*WORK REQUIRED*: Every record should be restated exactly, with no images included.

*MATERIAL FOR THIS TASK*:
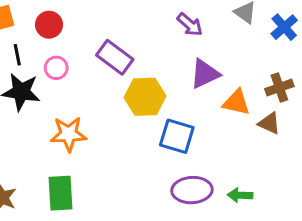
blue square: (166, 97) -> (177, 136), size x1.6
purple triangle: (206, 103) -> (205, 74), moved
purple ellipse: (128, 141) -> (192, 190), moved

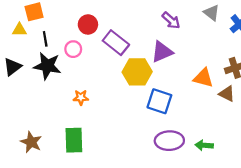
red circle: (49, 25) -> (88, 24), moved
purple triangle: (205, 74) -> (162, 52), moved
orange star: (68, 134) -> (81, 97), size x0.6

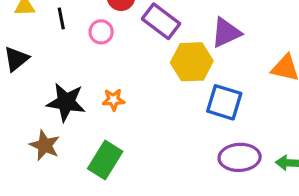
black star: (47, 66) -> (66, 102), moved
green rectangle: (74, 140) -> (105, 160), turned 35
brown star: (31, 142) -> (45, 145), moved

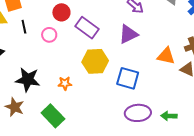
yellow hexagon: (192, 62) -> (95, 61), moved
orange star: (113, 100) -> (65, 83), moved
green rectangle: (105, 160) -> (53, 116), turned -75

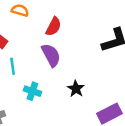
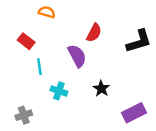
red semicircle: (54, 27) -> (94, 33), moved

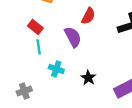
red rectangle: (26, 41) -> (35, 27), moved
black star: (101, 88) -> (88, 78), moved

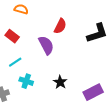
cyan line: (39, 47) -> (15, 62), moved, turned 64
cyan cross: (56, 69) -> (26, 81), moved

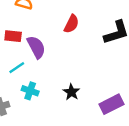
red rectangle: (12, 36) -> (13, 36), turned -32
purple semicircle: (46, 45) -> (36, 47), moved

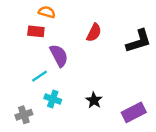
red rectangle: (13, 36) -> (36, 31), moved

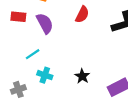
red rectangle: (36, 31) -> (18, 17), moved
purple semicircle: (59, 56) -> (45, 23), moved

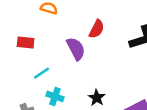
red rectangle: (18, 17) -> (26, 43), moved
purple semicircle: (45, 23) -> (76, 49), moved

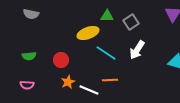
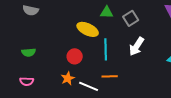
yellow ellipse: (88, 33) -> (88, 29), turned 45
cyan line: (106, 53) -> (106, 49), turned 55
red circle: (61, 60) -> (75, 56), moved

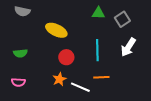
yellow ellipse: (88, 29) -> (56, 30), moved

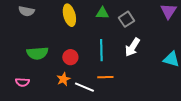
yellow ellipse: (56, 30) -> (69, 15), moved, turned 50
green semicircle: (20, 53) -> (37, 53), moved, size x1.5

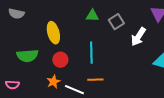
yellow ellipse: (69, 15) -> (53, 33), moved
white arrow: (132, 47) -> (138, 37), moved

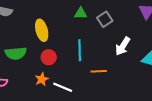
white arrow: (138, 37) -> (123, 46), moved
orange line: (95, 80) -> (99, 71), moved

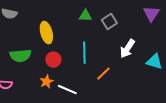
orange line: (99, 71) -> (103, 74), turned -42

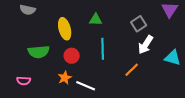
green triangle: (85, 16) -> (96, 20), moved
gray square: (109, 22) -> (139, 24), moved
orange line: (103, 74) -> (132, 70), moved

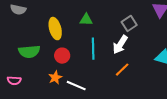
white arrow: (146, 45) -> (120, 45), moved

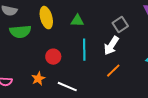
yellow ellipse: (55, 29) -> (46, 18), moved
green semicircle: (29, 52) -> (20, 32), moved
orange star: (55, 78) -> (38, 79), moved

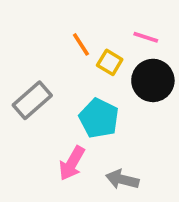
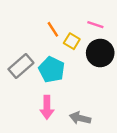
cyan pentagon: (99, 118) -> (52, 70), moved
pink arrow: (72, 163) -> (47, 107), turned -30

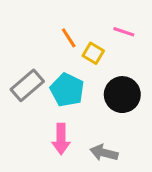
black circle: (100, 53) -> (122, 95), moved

*ANSWER TO THIS PROBLEM*:
blue square: (166, 97) -> (177, 136), size x1.6
purple triangle: (206, 103) -> (205, 74), moved
purple ellipse: (128, 141) -> (192, 190), moved

red circle: (49, 25) -> (88, 24), moved
purple triangle: (205, 74) -> (162, 52), moved
orange star: (68, 134) -> (81, 97), size x0.6

black star: (47, 66) -> (66, 102), moved
green rectangle: (74, 140) -> (105, 160), turned 35
brown star: (31, 142) -> (45, 145), moved

yellow hexagon: (192, 62) -> (95, 61), moved
orange star: (113, 100) -> (65, 83), moved
green rectangle: (105, 160) -> (53, 116), turned -75

red semicircle: (54, 27) -> (94, 33), moved

red rectangle: (26, 41) -> (35, 27), moved
black star: (101, 88) -> (88, 78), moved

cyan line: (39, 47) -> (15, 62), moved, turned 64
cyan cross: (56, 69) -> (26, 81), moved

red rectangle: (12, 36) -> (13, 36), turned -32
purple semicircle: (46, 45) -> (36, 47), moved

red rectangle: (13, 36) -> (36, 31), moved

red rectangle: (36, 31) -> (18, 17), moved
purple semicircle: (59, 56) -> (45, 23), moved

red rectangle: (18, 17) -> (26, 43), moved
purple semicircle: (45, 23) -> (76, 49), moved

yellow ellipse: (88, 33) -> (88, 29), turned 45
cyan line: (106, 53) -> (106, 49), turned 55
red circle: (61, 60) -> (75, 56), moved

yellow ellipse: (88, 29) -> (56, 30), moved

yellow ellipse: (56, 30) -> (69, 15), moved, turned 50
green semicircle: (20, 53) -> (37, 53), moved, size x1.5

yellow ellipse: (69, 15) -> (53, 33), moved
white arrow: (132, 47) -> (138, 37), moved

white arrow: (138, 37) -> (123, 46), moved
orange line: (95, 80) -> (99, 71), moved

orange line: (99, 71) -> (103, 74), turned -42

green triangle: (85, 16) -> (96, 20), moved
gray square: (109, 22) -> (139, 24), moved
orange line: (103, 74) -> (132, 70), moved

white arrow: (146, 45) -> (120, 45), moved

yellow ellipse: (55, 29) -> (46, 18), moved
green semicircle: (29, 52) -> (20, 32), moved
orange star: (55, 78) -> (38, 79), moved

cyan pentagon: (99, 118) -> (52, 70), moved
pink arrow: (72, 163) -> (47, 107), turned -30

black circle: (100, 53) -> (122, 95), moved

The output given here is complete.